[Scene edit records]
· · · ·

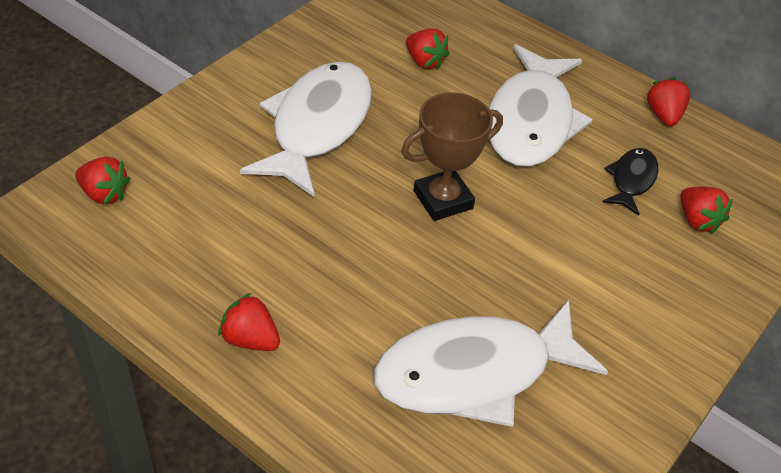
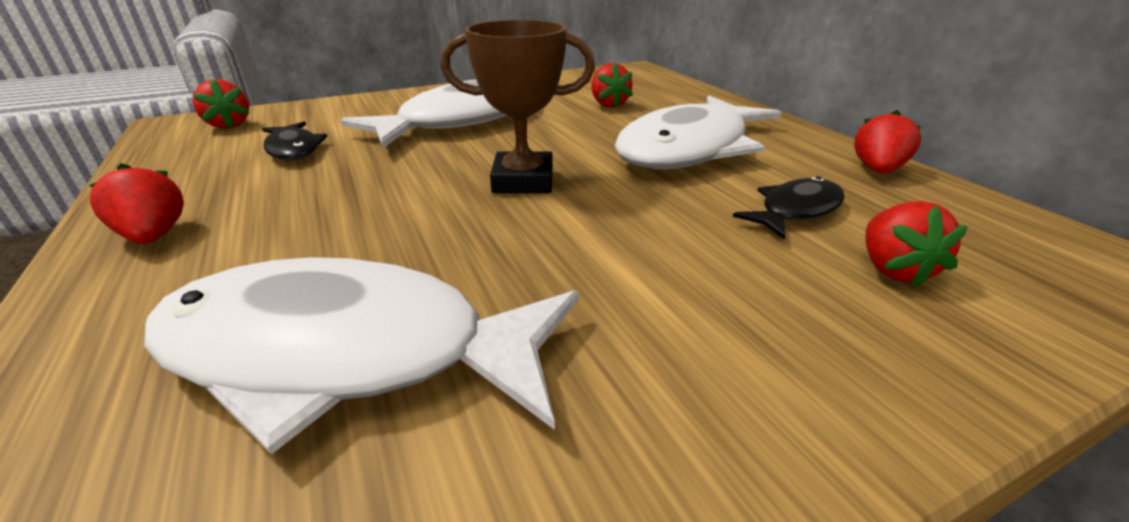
camera: 30 degrees right, 15 degrees down
none -> black fish [262,121,327,161]

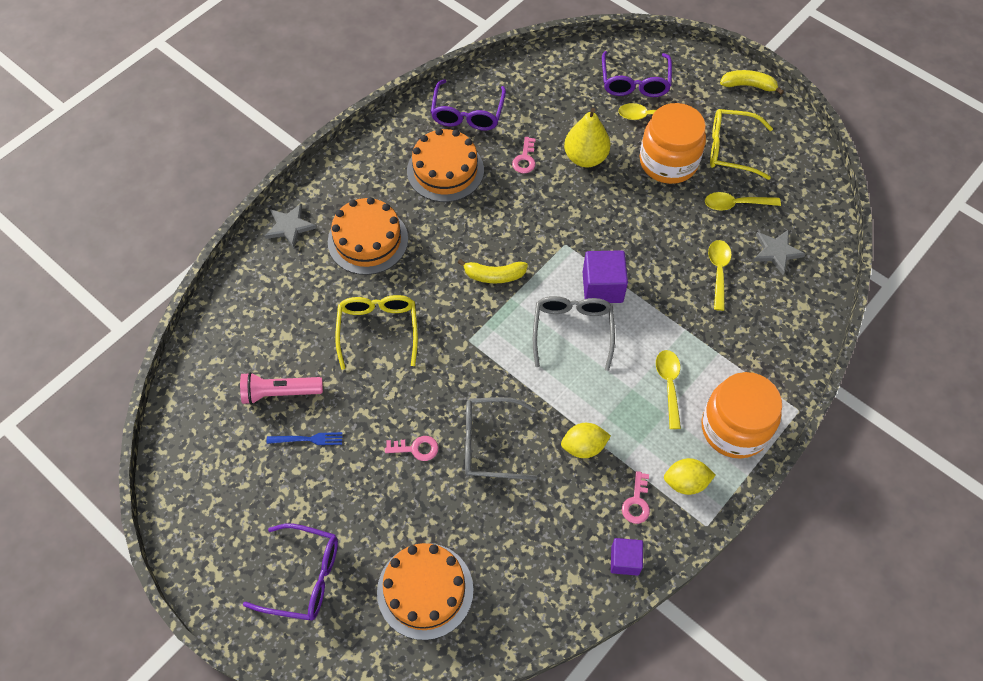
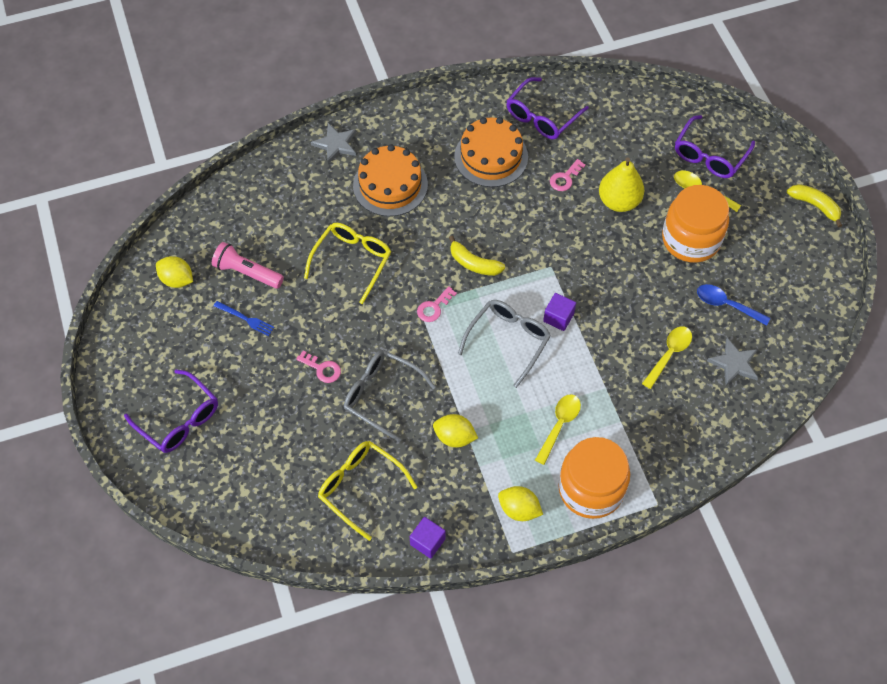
camera: 30 degrees right, 0 degrees up
orange cake [377,543,474,640] -> none
purple cube [583,250,628,303] -> purple cube [543,293,576,331], size x0.64
pink key [622,471,650,524] -> pink key moved to [417,286,457,322]
yellow spoon [705,192,781,210] -> blue spoon [697,284,770,326]
yellow glasses [710,109,773,180] -> yellow glasses moved to [318,441,417,541]
none -> yellow lemon [156,256,193,288]

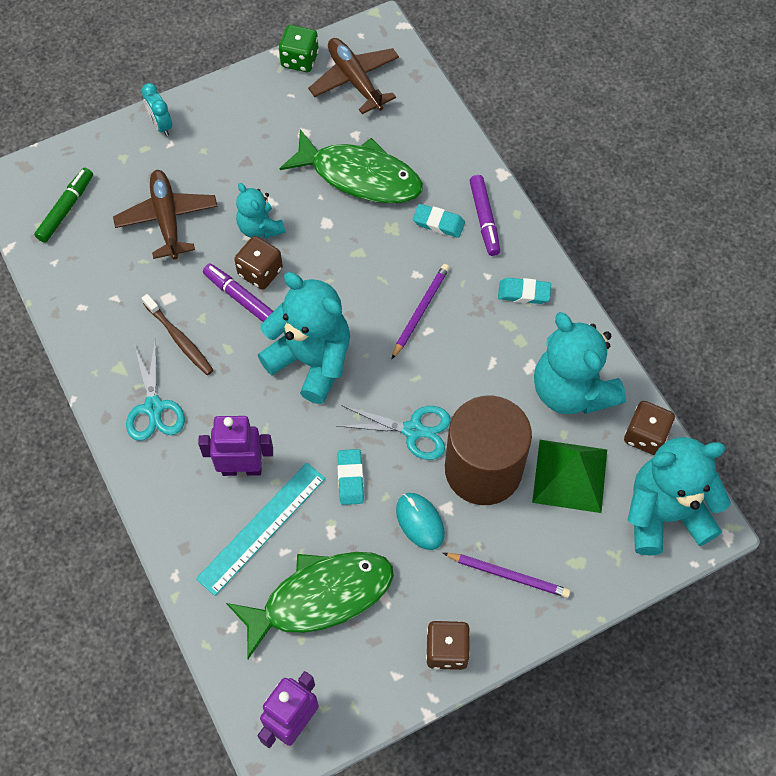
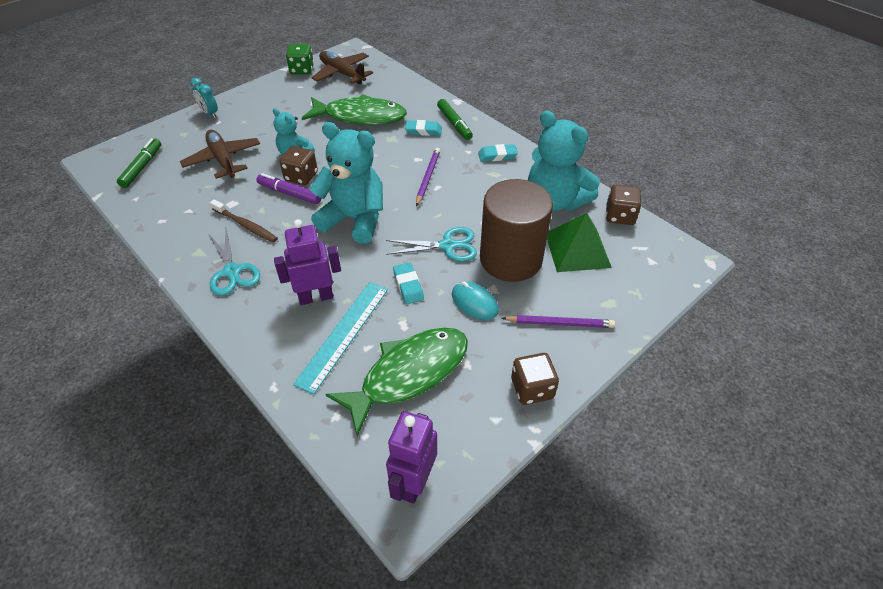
camera: 15 degrees left, 15 degrees down
purple marker [469,175,500,256] -> green marker [437,99,473,140]
turquoise teddy bear [628,437,731,555] -> none

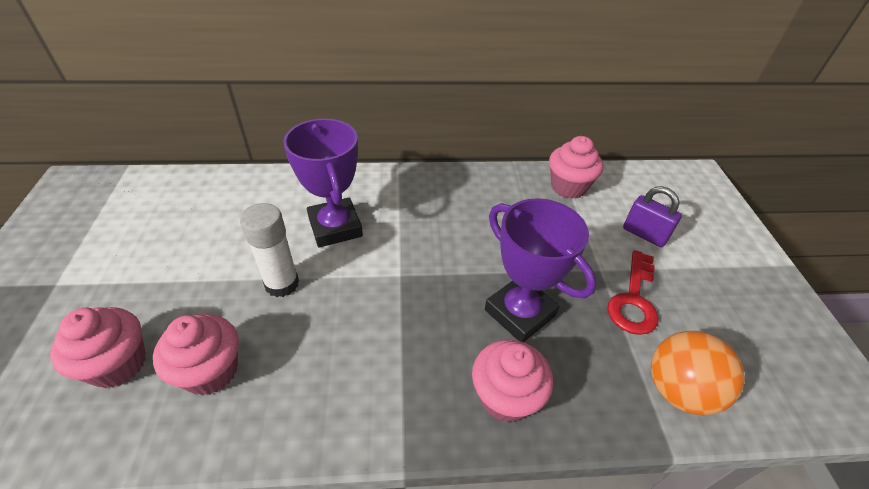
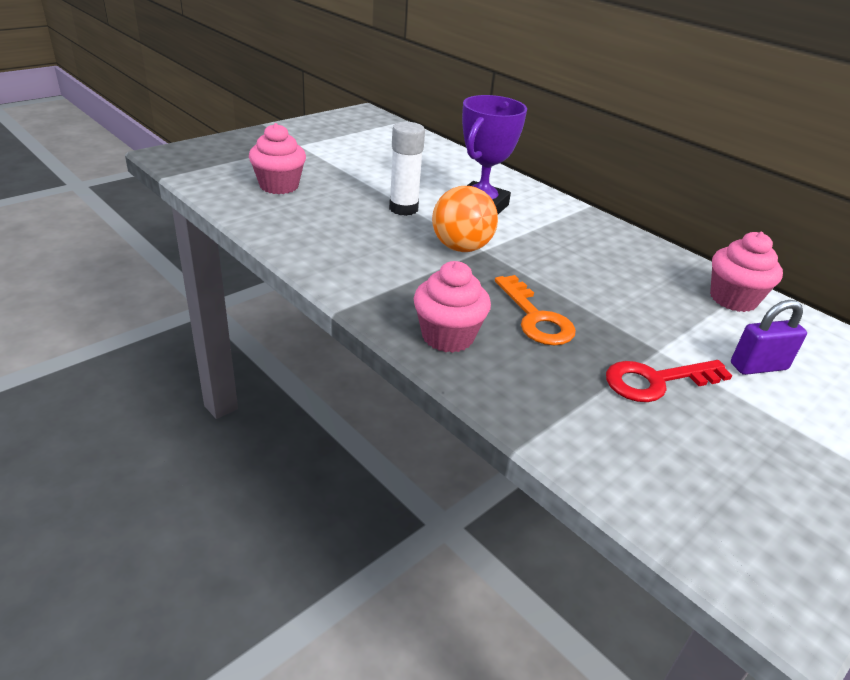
camera: 50 degrees right, 10 degrees down
pink cupcake [153,314,239,395] -> none
purple trophy [485,198,597,342] -> orange key [495,275,576,345]
purple padlock [623,186,682,247] -> purple padlock turned 75 degrees clockwise [731,300,807,375]
orange ball [651,331,745,416] -> orange ball moved to [432,186,498,252]

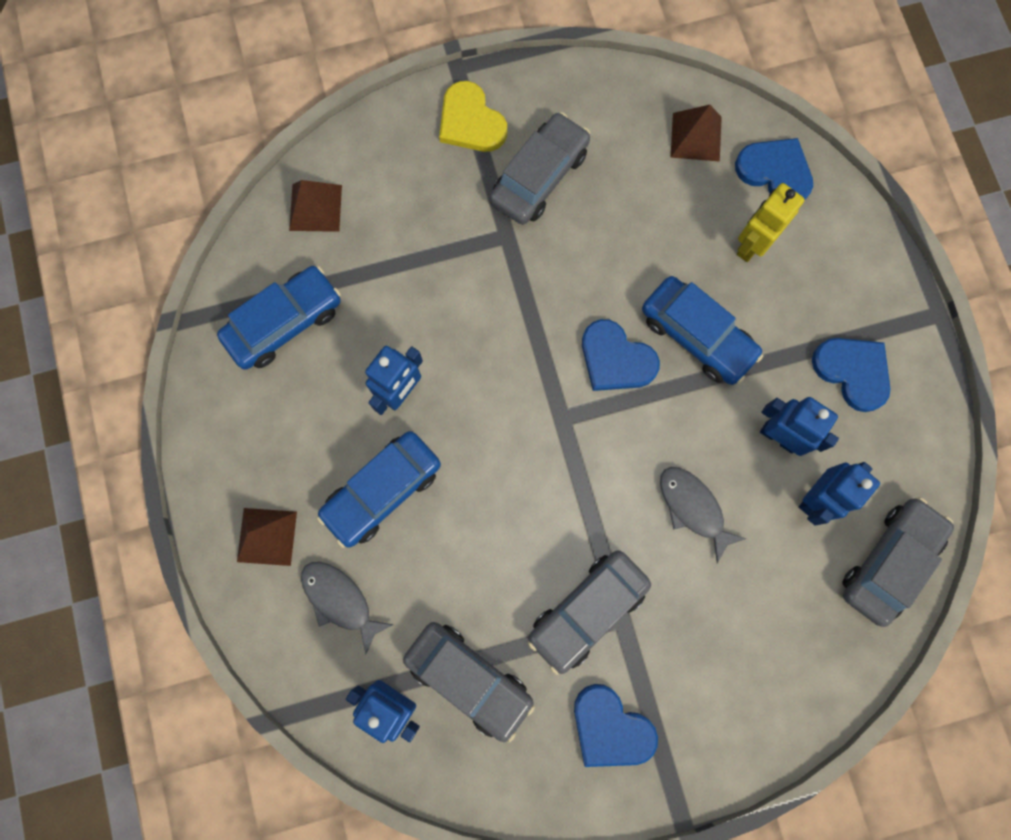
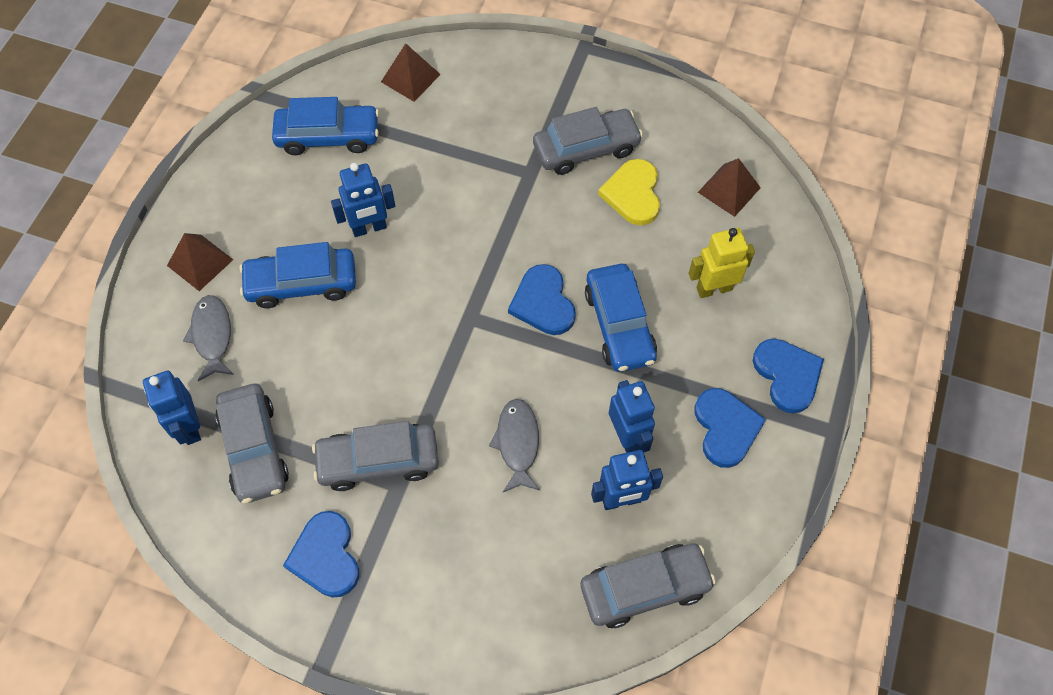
camera: 35 degrees right, 15 degrees down
yellow heart [439,81,507,152] -> yellow heart moved to [598,159,660,225]
blue heart [735,138,813,199] -> blue heart moved to [753,339,824,413]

· · · ·

Your objective: The records are to be returned word for word, without any of their pictures.

Output for this exercise:
camera: 30 degrees right, 15 degrees down
none -> black fish [262,121,327,161]

camera: 30 degrees right, 0 degrees up
orange cake [377,543,474,640] -> none
purple cube [583,250,628,303] -> purple cube [543,293,576,331], size x0.64
pink key [622,471,650,524] -> pink key moved to [417,286,457,322]
yellow spoon [705,192,781,210] -> blue spoon [697,284,770,326]
yellow glasses [710,109,773,180] -> yellow glasses moved to [318,441,417,541]
none -> yellow lemon [156,256,193,288]

camera: 15 degrees left, 15 degrees down
purple marker [469,175,500,256] -> green marker [437,99,473,140]
turquoise teddy bear [628,437,731,555] -> none

camera: 50 degrees right, 10 degrees down
pink cupcake [153,314,239,395] -> none
purple trophy [485,198,597,342] -> orange key [495,275,576,345]
purple padlock [623,186,682,247] -> purple padlock turned 75 degrees clockwise [731,300,807,375]
orange ball [651,331,745,416] -> orange ball moved to [432,186,498,252]

camera: 35 degrees right, 15 degrees down
yellow heart [439,81,507,152] -> yellow heart moved to [598,159,660,225]
blue heart [735,138,813,199] -> blue heart moved to [753,339,824,413]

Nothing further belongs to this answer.